▶ _WORK INSTRUCTION_: Print the entries below again exactly as they stand, but skip any picture.

▶ _STUDY MATERIAL_:
============
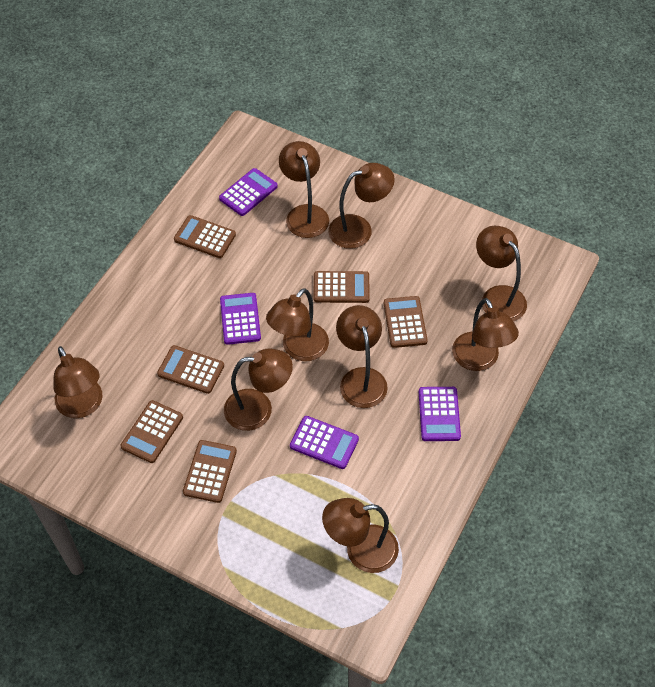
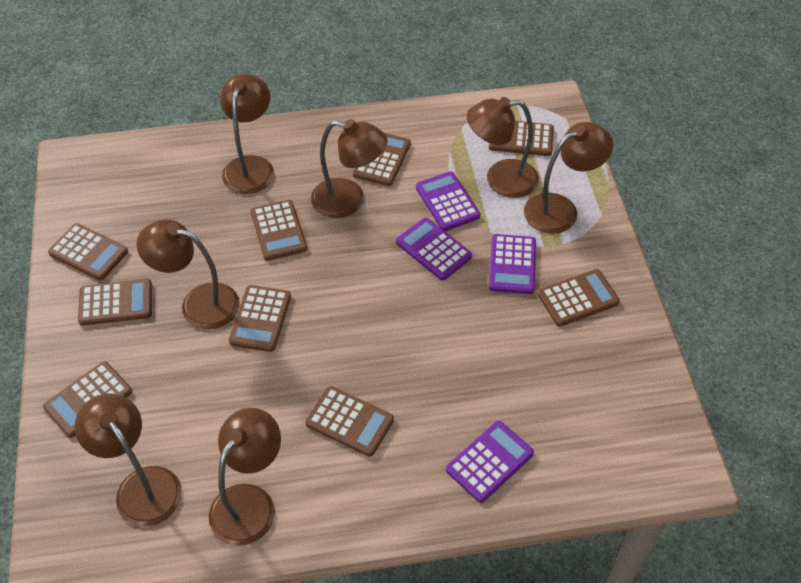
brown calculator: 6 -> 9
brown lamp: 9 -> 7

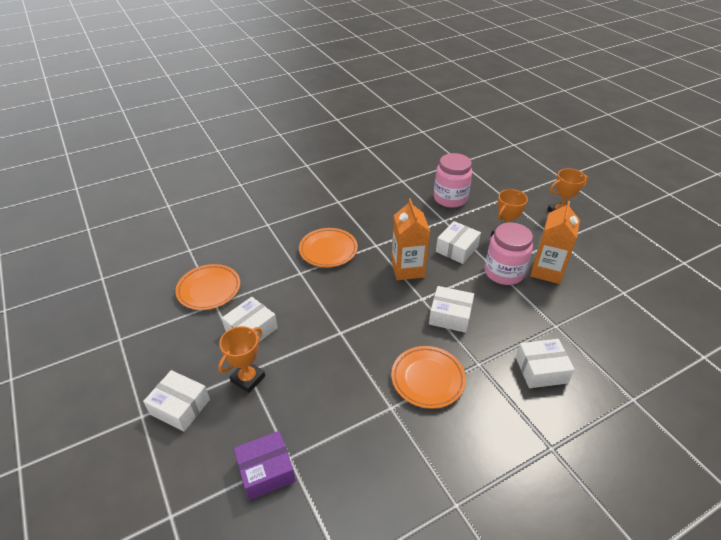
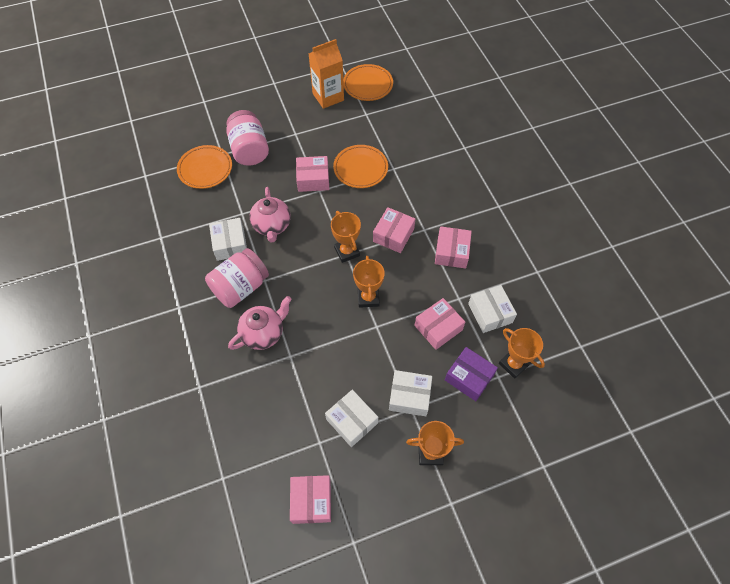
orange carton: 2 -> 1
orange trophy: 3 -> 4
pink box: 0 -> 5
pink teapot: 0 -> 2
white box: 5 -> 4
============
▶ _RESULT FOR THIS EXERCISE_:
brown calculator: 6 -> 9
brown lamp: 9 -> 7

orange carton: 2 -> 1
orange trophy: 3 -> 4
pink box: 0 -> 5
pink teapot: 0 -> 2
white box: 5 -> 4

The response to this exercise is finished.